◆ **About this exercise**: Go to the line below containing "The dado [morado] at [812, 417] appeared." and print exactly from there through the line containing "The ratón [rosa]", both included. Print nothing else.

◆ **Object matching data**:
────
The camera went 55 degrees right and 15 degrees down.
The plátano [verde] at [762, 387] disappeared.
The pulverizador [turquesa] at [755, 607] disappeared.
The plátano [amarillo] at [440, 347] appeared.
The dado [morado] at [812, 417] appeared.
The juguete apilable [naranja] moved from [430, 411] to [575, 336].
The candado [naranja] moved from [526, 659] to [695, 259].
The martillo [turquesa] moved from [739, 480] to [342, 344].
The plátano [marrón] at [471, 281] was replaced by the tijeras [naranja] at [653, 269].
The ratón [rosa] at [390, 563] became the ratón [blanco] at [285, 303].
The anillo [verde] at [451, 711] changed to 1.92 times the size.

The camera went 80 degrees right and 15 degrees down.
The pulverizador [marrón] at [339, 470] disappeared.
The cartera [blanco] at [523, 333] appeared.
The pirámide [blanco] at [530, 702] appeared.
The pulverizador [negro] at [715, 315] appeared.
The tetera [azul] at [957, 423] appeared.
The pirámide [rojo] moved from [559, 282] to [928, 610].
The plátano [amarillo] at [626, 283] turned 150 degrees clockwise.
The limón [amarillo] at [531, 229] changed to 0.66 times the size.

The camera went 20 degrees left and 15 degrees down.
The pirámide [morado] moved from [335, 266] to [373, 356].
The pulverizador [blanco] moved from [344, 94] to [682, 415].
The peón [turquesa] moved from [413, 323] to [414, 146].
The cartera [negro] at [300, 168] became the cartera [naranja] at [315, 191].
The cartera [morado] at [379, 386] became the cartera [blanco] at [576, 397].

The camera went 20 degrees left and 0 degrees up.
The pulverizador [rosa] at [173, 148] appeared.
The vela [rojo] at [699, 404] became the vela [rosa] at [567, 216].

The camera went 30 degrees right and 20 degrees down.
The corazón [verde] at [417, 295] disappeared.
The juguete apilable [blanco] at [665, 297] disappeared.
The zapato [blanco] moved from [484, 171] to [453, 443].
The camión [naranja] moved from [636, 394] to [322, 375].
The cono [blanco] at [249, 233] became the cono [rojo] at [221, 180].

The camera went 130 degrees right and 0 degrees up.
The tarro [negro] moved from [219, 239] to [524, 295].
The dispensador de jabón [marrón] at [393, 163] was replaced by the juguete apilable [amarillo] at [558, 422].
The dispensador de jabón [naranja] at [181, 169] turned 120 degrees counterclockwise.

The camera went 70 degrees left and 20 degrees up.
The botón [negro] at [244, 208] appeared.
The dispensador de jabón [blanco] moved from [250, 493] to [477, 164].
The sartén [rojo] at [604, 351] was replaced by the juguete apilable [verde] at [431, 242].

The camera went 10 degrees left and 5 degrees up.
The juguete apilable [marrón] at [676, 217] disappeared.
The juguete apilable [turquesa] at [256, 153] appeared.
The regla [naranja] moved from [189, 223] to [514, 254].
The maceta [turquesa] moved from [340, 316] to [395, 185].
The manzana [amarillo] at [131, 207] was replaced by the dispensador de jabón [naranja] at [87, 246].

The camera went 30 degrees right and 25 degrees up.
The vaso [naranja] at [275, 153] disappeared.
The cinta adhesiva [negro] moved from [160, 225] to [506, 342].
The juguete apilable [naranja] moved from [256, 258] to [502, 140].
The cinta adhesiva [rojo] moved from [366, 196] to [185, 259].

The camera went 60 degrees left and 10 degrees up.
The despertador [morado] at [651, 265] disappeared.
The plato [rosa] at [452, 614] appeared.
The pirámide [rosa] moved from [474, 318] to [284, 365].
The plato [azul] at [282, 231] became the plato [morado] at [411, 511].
────
◆ **Response area**:
The dado [morado] at [812, 417] appeared.
The juguete apilable [naranja] moved from [430, 411] to [575, 336].
The candado [naranja] moved from [526, 659] to [695, 259].
The martillo [turquesa] moved from [739, 480] to [342, 344].
The plátano [marrón] at [471, 281] was replaced by the tijeras [naranja] at [653, 269].
The ratón [rosa] at [390, 563] became the ratón [blanco] at [285, 303].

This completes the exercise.